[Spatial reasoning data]
============================================================

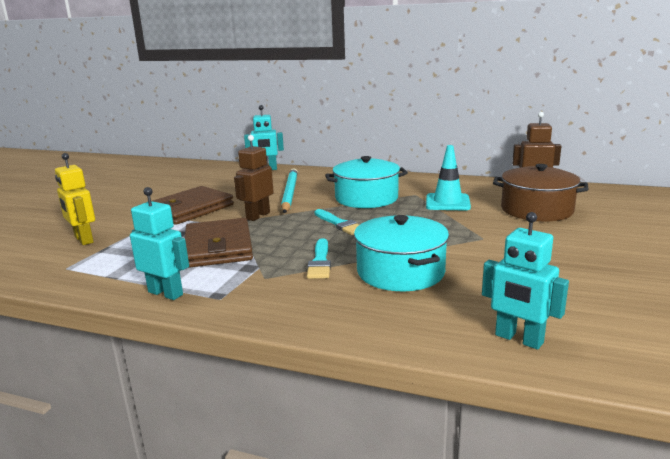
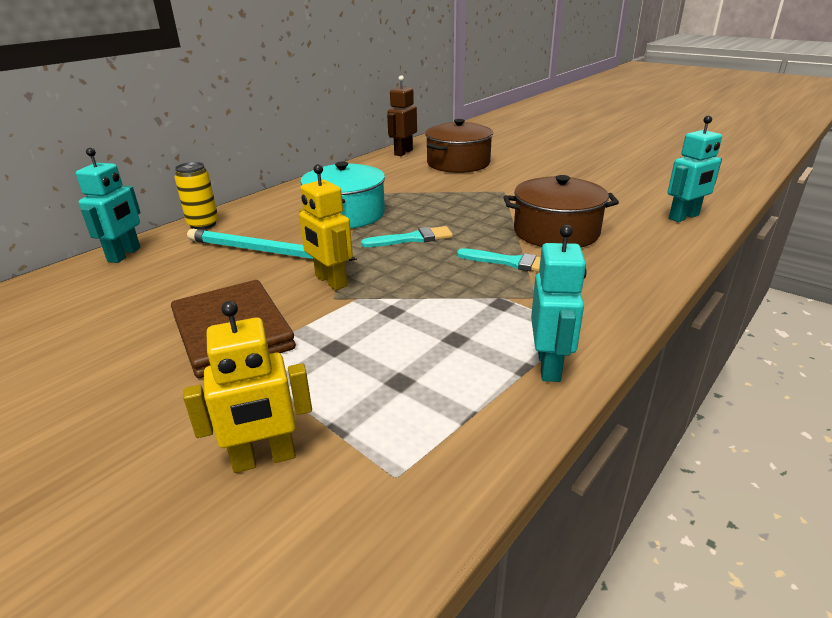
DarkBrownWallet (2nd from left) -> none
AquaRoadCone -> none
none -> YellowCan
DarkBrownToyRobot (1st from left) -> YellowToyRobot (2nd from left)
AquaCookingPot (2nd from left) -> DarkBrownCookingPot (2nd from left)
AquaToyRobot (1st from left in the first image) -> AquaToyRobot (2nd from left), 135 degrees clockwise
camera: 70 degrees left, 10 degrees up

============================================================

ACTIVITY » Look over the records above, and wherever a line contains the string "from", copy that line.

RESPONSE TO THIS TASK »
DarkBrownWallet (2nd from left) -> none
DarkBrownToyRobot (1st from left) -> YellowToyRobot (2nd from left)
AquaCookingPot (2nd from left) -> DarkBrownCookingPot (2nd from left)
AquaToyRobot (1st from left in the first image) -> AquaToyRobot (2nd from left), 135 degrees clockwise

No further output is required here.